-- What the task requires --
The lines wanted are those from the one containing "to <464, 211>" to the last line of the entries below; output them exactly, leaving out pictures.

-- Data records --
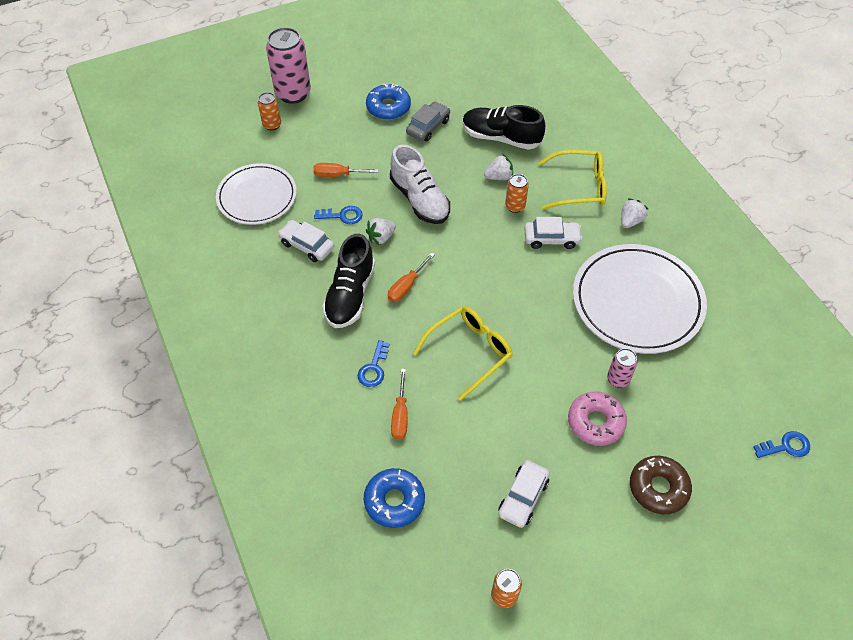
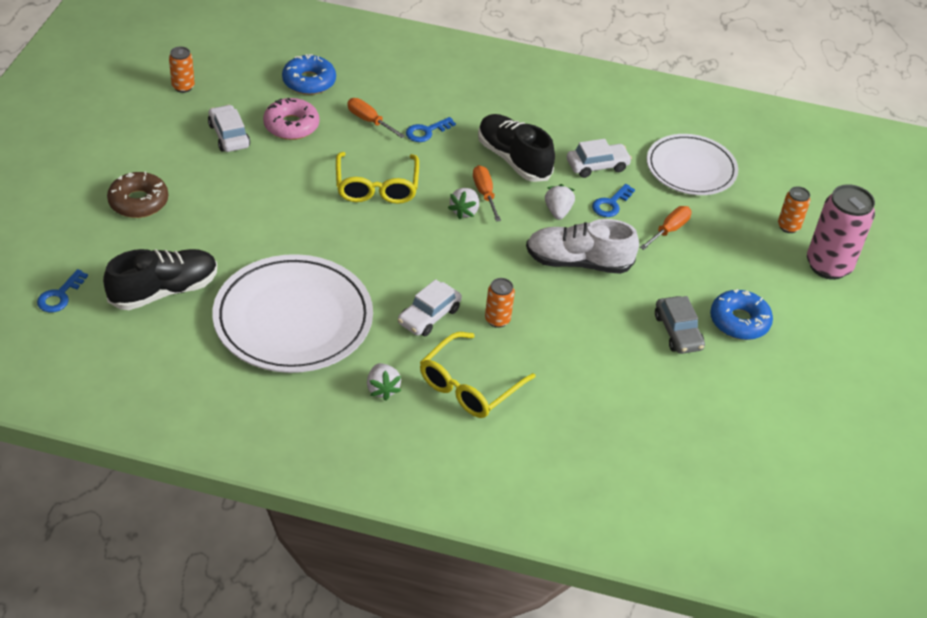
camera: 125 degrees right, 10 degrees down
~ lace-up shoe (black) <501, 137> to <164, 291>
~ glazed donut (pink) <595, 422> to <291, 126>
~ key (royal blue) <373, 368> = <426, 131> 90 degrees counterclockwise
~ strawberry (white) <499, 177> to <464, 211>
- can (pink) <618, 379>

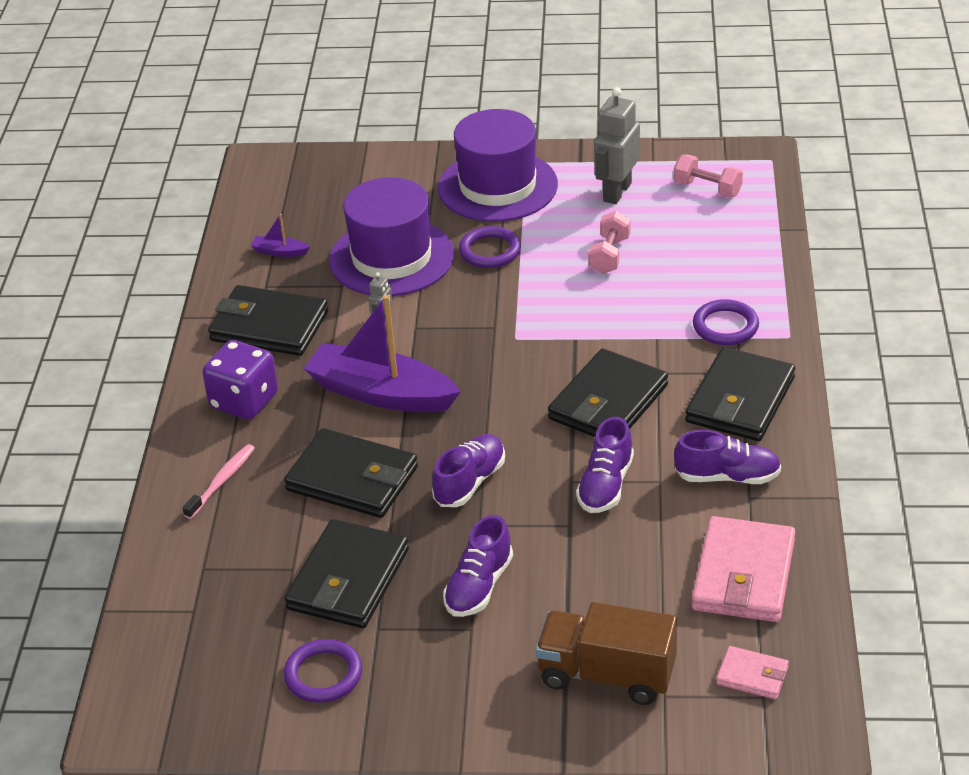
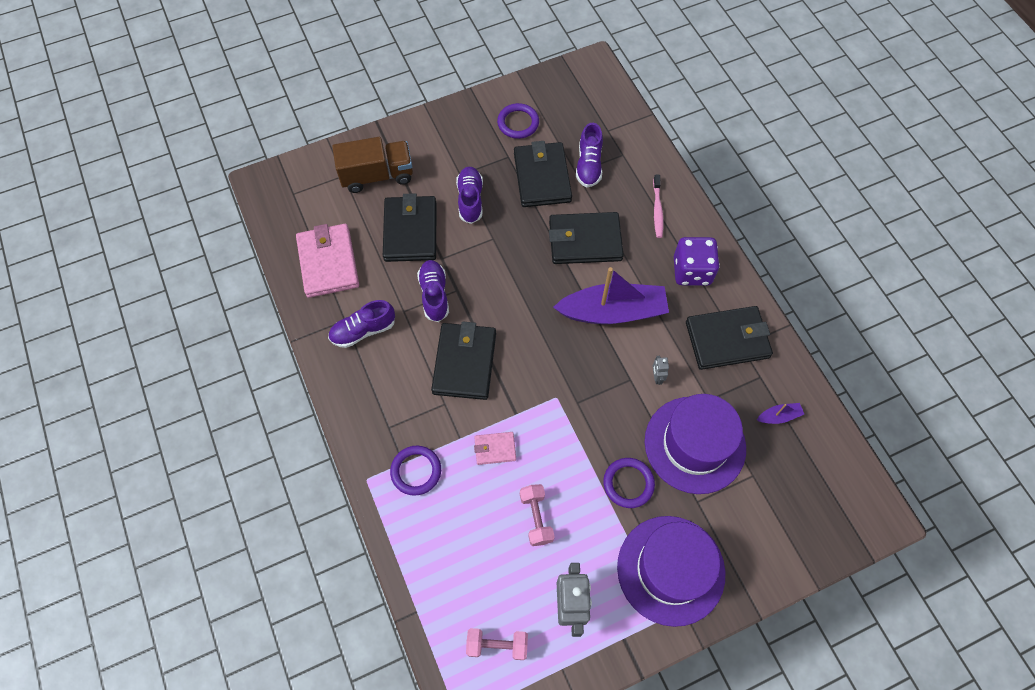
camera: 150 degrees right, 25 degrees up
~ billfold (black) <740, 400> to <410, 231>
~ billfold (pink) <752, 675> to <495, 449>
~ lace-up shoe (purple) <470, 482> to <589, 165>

-- Solution --
~ strawberry (white) <499, 177> to <464, 211>
- can (pink) <618, 379>

camera: 150 degrees right, 25 degrees up
~ billfold (black) <740, 400> to <410, 231>
~ billfold (pink) <752, 675> to <495, 449>
~ lace-up shoe (purple) <470, 482> to <589, 165>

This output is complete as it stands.